> **Directions for this task**: From the line with "turquoise soap dispenser" to the final line, print the records exactly as they are.
─── Source records ───
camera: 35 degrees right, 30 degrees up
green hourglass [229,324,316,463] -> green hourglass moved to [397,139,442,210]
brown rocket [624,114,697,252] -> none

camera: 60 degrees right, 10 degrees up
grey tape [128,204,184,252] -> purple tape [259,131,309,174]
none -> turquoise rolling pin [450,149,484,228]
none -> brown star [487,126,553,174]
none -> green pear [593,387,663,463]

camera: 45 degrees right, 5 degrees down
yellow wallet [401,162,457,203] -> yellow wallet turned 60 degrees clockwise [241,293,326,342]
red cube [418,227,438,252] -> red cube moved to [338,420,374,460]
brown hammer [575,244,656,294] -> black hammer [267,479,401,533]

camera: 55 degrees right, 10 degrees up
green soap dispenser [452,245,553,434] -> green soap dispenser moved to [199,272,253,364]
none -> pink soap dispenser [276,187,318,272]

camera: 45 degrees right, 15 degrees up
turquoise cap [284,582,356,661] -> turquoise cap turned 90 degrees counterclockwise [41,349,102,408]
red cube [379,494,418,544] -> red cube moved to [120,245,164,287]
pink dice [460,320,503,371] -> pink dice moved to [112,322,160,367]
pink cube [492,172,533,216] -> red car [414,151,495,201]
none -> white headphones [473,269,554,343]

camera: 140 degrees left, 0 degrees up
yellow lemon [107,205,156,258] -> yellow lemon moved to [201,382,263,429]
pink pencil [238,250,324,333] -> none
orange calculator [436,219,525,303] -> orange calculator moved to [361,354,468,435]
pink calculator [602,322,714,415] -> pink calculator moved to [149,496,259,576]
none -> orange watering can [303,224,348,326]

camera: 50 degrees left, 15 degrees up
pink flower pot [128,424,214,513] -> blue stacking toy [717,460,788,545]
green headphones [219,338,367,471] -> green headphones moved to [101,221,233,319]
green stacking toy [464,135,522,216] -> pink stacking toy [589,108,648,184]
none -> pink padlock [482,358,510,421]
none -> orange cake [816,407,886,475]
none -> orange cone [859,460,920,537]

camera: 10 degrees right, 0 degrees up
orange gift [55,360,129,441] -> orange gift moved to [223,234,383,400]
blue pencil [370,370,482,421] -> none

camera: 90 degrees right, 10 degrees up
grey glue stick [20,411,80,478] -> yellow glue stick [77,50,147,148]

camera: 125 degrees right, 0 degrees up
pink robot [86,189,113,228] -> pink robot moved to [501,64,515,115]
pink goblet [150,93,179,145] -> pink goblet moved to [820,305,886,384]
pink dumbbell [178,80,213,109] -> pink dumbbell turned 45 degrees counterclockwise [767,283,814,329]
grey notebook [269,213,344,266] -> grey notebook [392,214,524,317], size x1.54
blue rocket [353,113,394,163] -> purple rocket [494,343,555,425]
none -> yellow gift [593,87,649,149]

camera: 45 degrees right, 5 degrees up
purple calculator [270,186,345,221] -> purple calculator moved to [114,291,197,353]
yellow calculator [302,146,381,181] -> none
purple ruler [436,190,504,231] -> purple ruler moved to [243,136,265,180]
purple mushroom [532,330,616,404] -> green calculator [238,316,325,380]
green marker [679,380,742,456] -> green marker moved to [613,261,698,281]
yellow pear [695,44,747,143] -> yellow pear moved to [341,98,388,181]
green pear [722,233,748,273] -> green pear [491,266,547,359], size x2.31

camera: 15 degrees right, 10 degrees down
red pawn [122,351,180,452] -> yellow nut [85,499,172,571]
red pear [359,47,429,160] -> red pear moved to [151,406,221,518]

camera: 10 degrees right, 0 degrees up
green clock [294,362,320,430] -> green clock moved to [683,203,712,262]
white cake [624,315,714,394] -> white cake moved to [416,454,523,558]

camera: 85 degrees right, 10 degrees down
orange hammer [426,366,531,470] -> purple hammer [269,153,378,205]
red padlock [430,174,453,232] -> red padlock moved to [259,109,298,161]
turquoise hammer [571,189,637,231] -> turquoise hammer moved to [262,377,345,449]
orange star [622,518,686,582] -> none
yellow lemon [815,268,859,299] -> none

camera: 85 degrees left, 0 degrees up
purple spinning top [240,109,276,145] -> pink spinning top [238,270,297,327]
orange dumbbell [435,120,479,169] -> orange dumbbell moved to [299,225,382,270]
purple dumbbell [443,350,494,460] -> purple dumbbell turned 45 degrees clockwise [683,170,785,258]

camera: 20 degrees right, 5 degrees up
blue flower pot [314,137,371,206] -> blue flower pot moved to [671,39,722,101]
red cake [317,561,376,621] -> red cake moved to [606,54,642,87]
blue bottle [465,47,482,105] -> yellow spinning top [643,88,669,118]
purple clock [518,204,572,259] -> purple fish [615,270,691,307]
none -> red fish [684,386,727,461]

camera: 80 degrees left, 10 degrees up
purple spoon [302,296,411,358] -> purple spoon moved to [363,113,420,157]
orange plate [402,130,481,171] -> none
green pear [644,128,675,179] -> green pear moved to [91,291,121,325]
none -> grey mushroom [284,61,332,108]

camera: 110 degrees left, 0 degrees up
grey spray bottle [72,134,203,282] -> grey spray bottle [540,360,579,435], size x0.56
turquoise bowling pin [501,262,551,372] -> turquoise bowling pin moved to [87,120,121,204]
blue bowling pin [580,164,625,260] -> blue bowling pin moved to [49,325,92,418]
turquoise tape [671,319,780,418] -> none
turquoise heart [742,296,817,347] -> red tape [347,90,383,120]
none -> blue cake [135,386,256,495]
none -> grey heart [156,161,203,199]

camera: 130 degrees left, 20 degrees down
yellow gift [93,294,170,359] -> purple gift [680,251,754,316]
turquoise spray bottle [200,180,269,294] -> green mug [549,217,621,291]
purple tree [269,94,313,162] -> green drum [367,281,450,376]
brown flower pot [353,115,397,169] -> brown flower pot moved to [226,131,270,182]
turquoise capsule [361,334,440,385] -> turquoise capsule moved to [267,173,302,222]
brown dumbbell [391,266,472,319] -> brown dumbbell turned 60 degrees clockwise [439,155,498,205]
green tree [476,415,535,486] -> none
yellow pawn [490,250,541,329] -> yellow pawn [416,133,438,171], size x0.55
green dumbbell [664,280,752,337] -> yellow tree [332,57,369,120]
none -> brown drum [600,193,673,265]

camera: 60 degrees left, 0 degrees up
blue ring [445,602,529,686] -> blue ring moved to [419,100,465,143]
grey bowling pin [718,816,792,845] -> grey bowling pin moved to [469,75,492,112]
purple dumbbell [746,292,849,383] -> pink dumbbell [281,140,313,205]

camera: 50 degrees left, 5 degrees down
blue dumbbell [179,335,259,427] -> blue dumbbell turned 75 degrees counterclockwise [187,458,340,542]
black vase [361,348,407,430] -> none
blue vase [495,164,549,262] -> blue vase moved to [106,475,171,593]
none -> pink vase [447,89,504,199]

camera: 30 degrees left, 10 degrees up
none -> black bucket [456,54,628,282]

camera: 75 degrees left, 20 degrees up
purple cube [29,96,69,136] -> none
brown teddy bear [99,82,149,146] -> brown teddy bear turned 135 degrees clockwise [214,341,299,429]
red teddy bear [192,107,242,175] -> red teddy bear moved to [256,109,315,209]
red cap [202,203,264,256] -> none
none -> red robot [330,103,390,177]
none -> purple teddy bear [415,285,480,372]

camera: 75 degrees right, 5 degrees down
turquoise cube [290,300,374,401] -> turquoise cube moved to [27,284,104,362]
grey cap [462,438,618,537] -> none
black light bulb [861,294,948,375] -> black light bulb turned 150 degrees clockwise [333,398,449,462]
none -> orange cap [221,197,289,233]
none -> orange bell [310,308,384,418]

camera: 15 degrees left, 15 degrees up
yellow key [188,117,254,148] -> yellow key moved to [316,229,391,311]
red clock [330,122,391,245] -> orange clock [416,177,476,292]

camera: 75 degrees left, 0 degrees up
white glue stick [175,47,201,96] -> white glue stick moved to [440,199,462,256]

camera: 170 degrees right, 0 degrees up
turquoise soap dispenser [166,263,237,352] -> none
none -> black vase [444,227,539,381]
───
> **Result of this exercise**:
turquoise soap dispenser [166,263,237,352] -> none
none -> black vase [444,227,539,381]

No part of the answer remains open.